━━━━━ GIVEN DATA

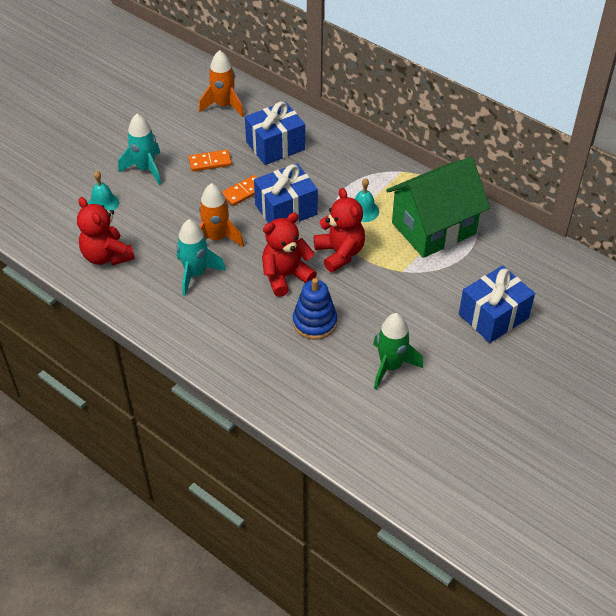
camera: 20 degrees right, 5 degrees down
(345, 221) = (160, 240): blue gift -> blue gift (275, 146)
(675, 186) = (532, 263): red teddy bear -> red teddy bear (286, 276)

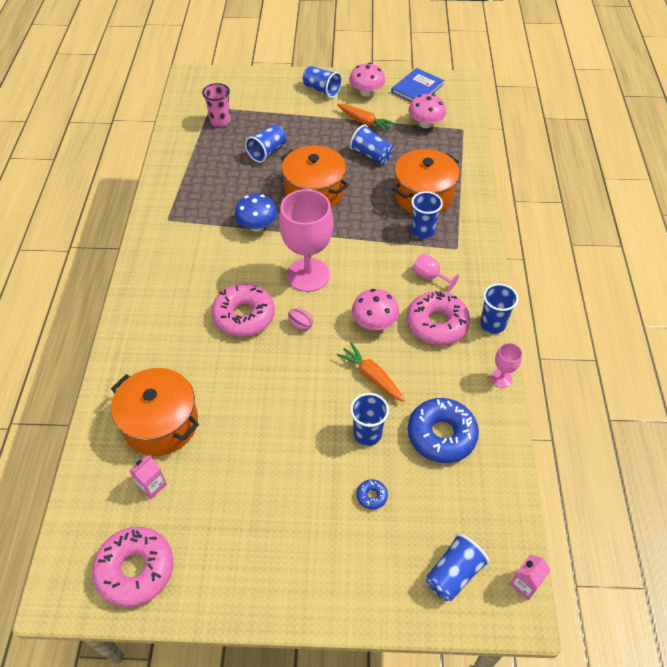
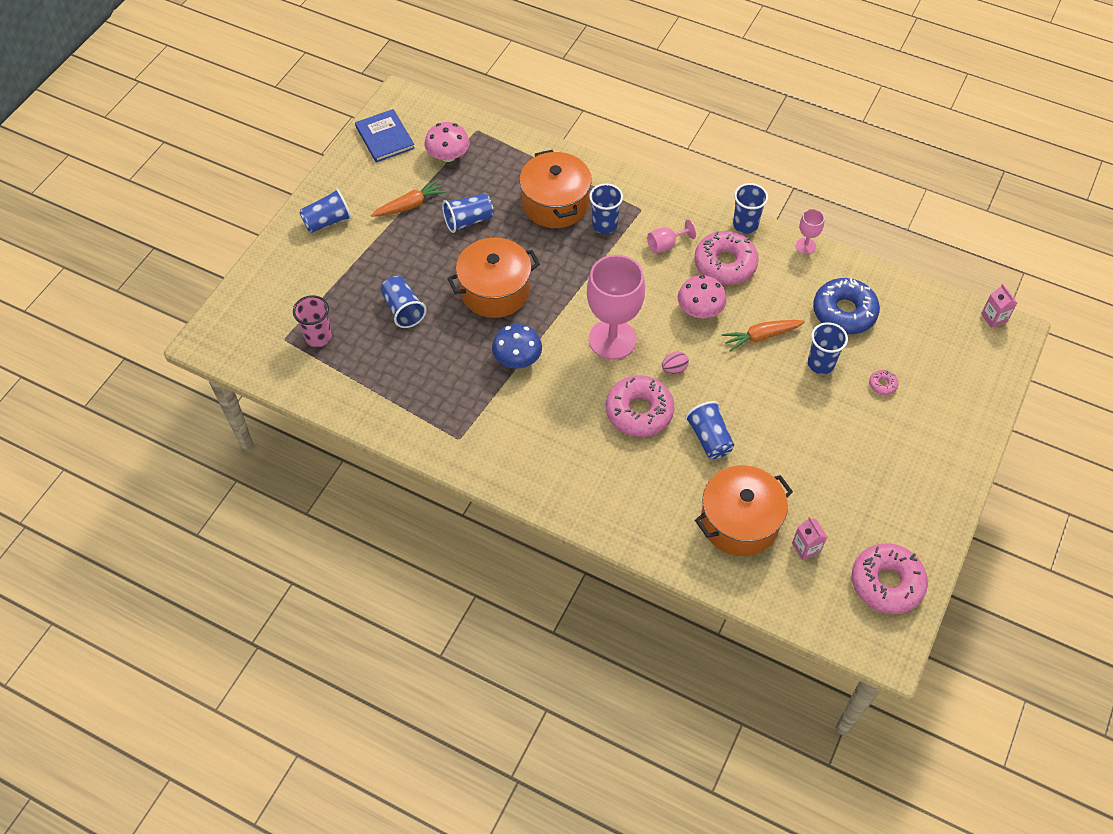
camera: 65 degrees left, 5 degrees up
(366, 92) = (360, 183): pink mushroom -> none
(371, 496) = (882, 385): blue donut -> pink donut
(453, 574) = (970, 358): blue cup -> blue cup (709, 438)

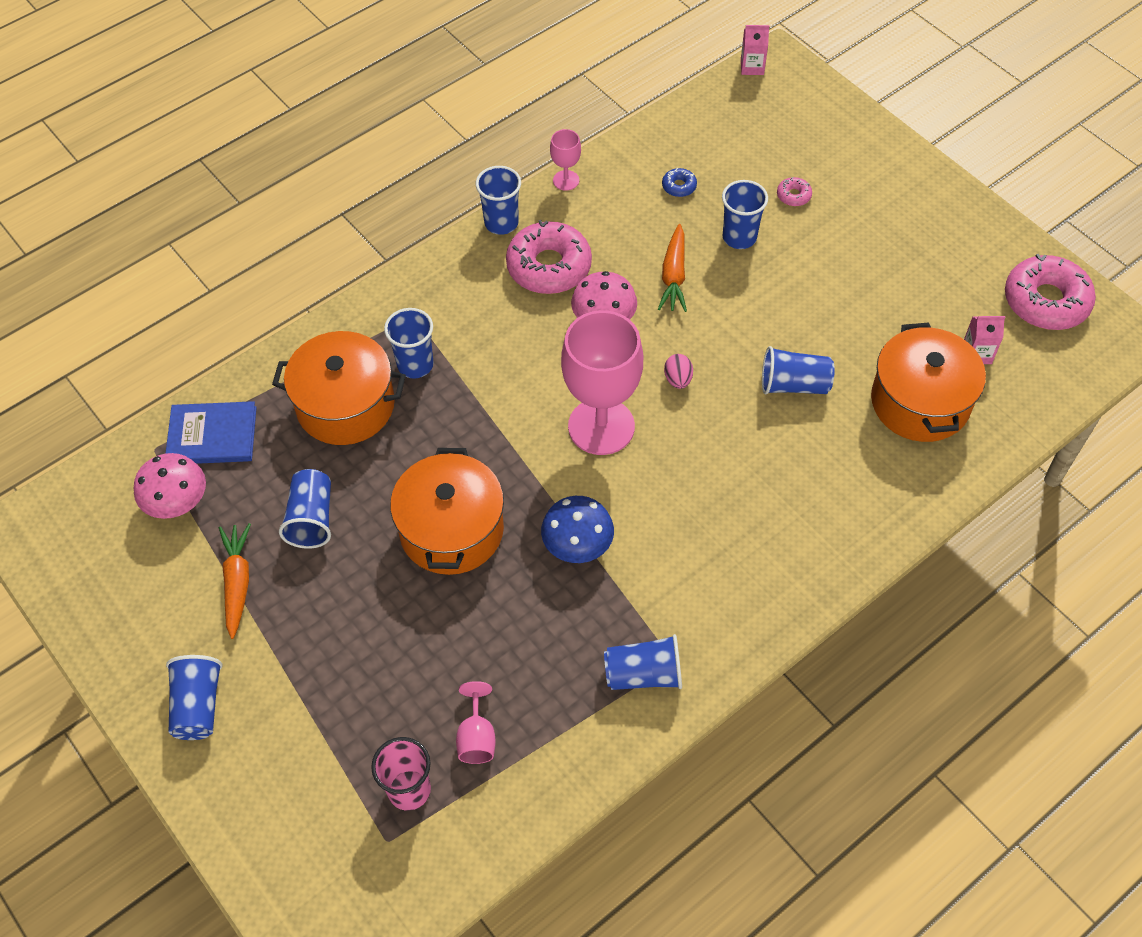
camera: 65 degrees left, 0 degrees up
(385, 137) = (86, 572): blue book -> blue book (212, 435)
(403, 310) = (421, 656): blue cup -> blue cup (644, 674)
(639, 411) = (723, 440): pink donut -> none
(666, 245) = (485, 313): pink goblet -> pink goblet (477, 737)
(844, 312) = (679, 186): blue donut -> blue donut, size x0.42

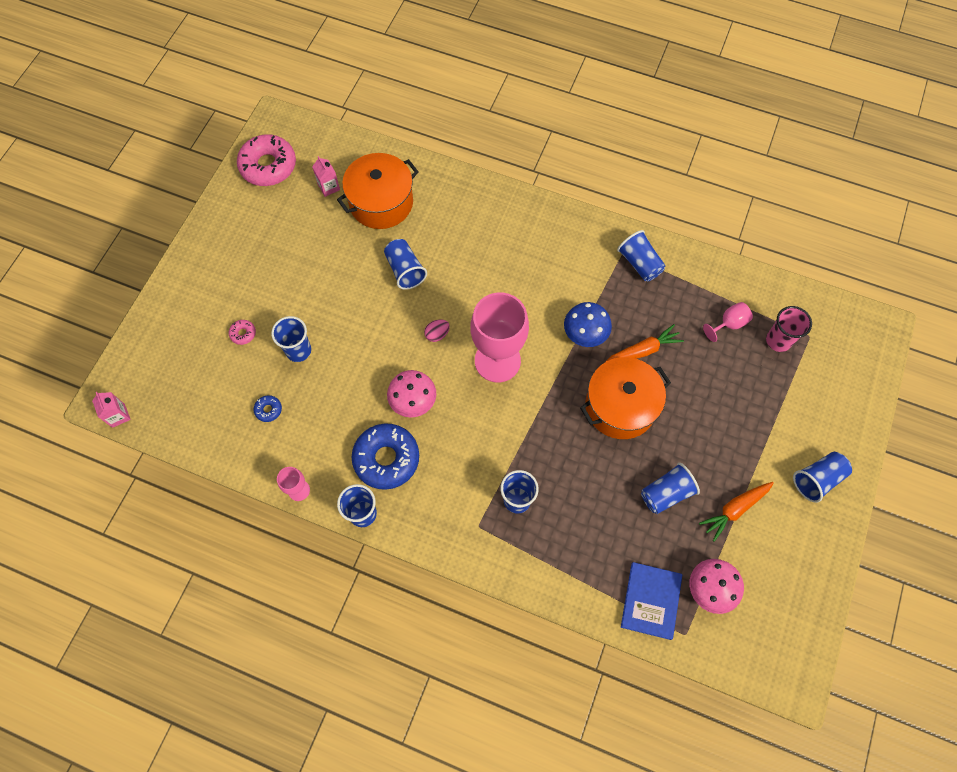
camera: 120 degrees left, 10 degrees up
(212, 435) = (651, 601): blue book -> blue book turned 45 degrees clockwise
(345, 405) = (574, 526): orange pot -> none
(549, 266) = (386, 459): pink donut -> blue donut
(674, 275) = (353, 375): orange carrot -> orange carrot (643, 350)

━━━━━━━━━━

## EXERCISE
Could you copy the data above exactly, leaving the pictures out?

## TASK RESPONSE
camera: 20 degrees right, 5 degrees down
(345, 221) = (160, 240): blue gift -> blue gift (275, 146)
(675, 186) = (532, 263): red teddy bear -> red teddy bear (286, 276)

camera: 65 degrees left, 5 degrees up
(366, 92) = (360, 183): pink mushroom -> none
(371, 496) = (882, 385): blue donut -> pink donut
(453, 574) = (970, 358): blue cup -> blue cup (709, 438)

camera: 65 degrees left, 0 degrees up
(385, 137) = (86, 572): blue book -> blue book (212, 435)
(403, 310) = (421, 656): blue cup -> blue cup (644, 674)
(639, 411) = (723, 440): pink donut -> none
(666, 245) = (485, 313): pink goblet -> pink goblet (477, 737)
(844, 312) = (679, 186): blue donut -> blue donut, size x0.42

camera: 120 degrees left, 10 degrees up
(212, 435) = (651, 601): blue book -> blue book turned 45 degrees clockwise
(345, 405) = (574, 526): orange pot -> none
(549, 266) = (386, 459): pink donut -> blue donut
(674, 275) = (353, 375): orange carrot -> orange carrot (643, 350)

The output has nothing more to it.